In the data below, find each line containing the string "moved" and return it.

DATA BELOW:
*** Block opens ***

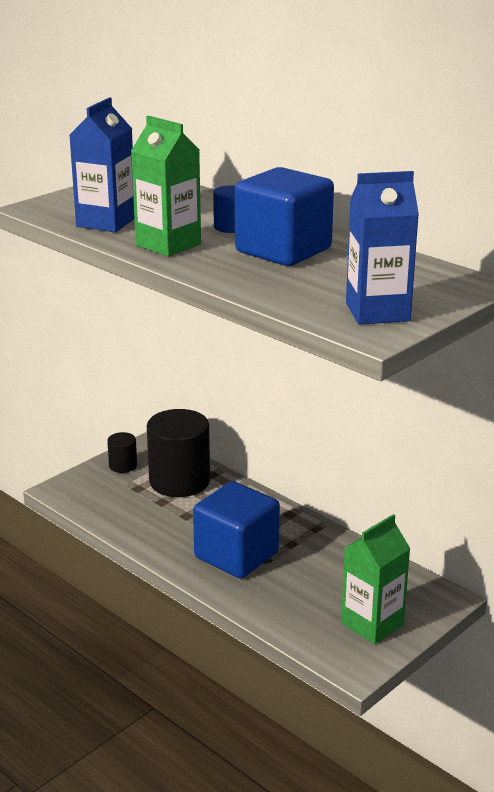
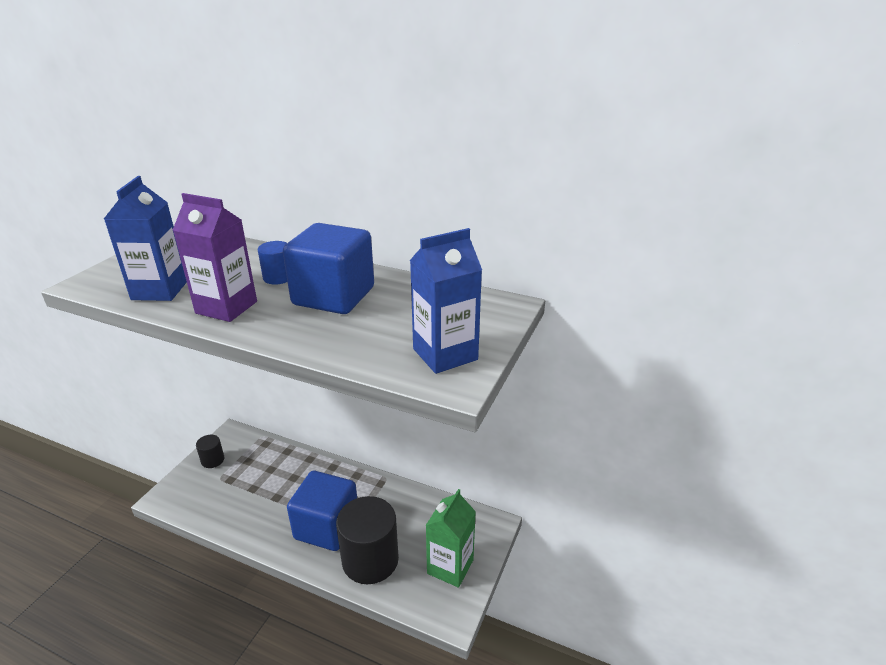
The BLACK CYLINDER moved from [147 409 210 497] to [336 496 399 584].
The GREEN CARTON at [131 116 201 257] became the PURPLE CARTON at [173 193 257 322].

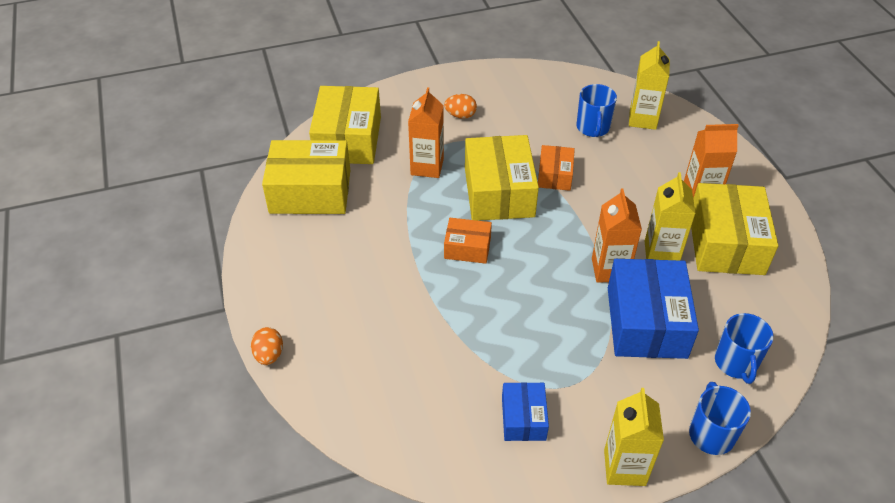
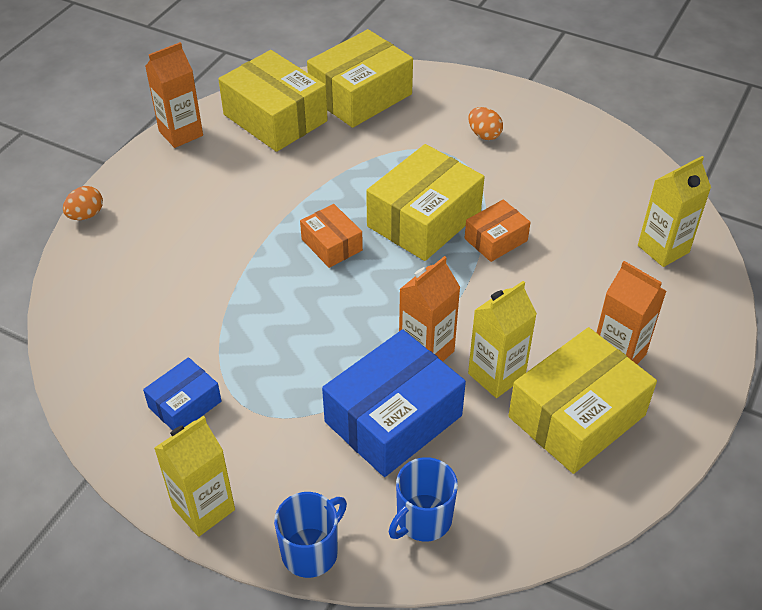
The BLUE MUG at [576 84 617 137] disappeared.
The ORANGE CARTON moved from [408 87 444 178] to [145 42 203 148].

*** Block closes ***

EXERCISE OUTPUT:
The BLACK CYLINDER moved from [147 409 210 497] to [336 496 399 584].
The ORANGE CARTON moved from [408 87 444 178] to [145 42 203 148].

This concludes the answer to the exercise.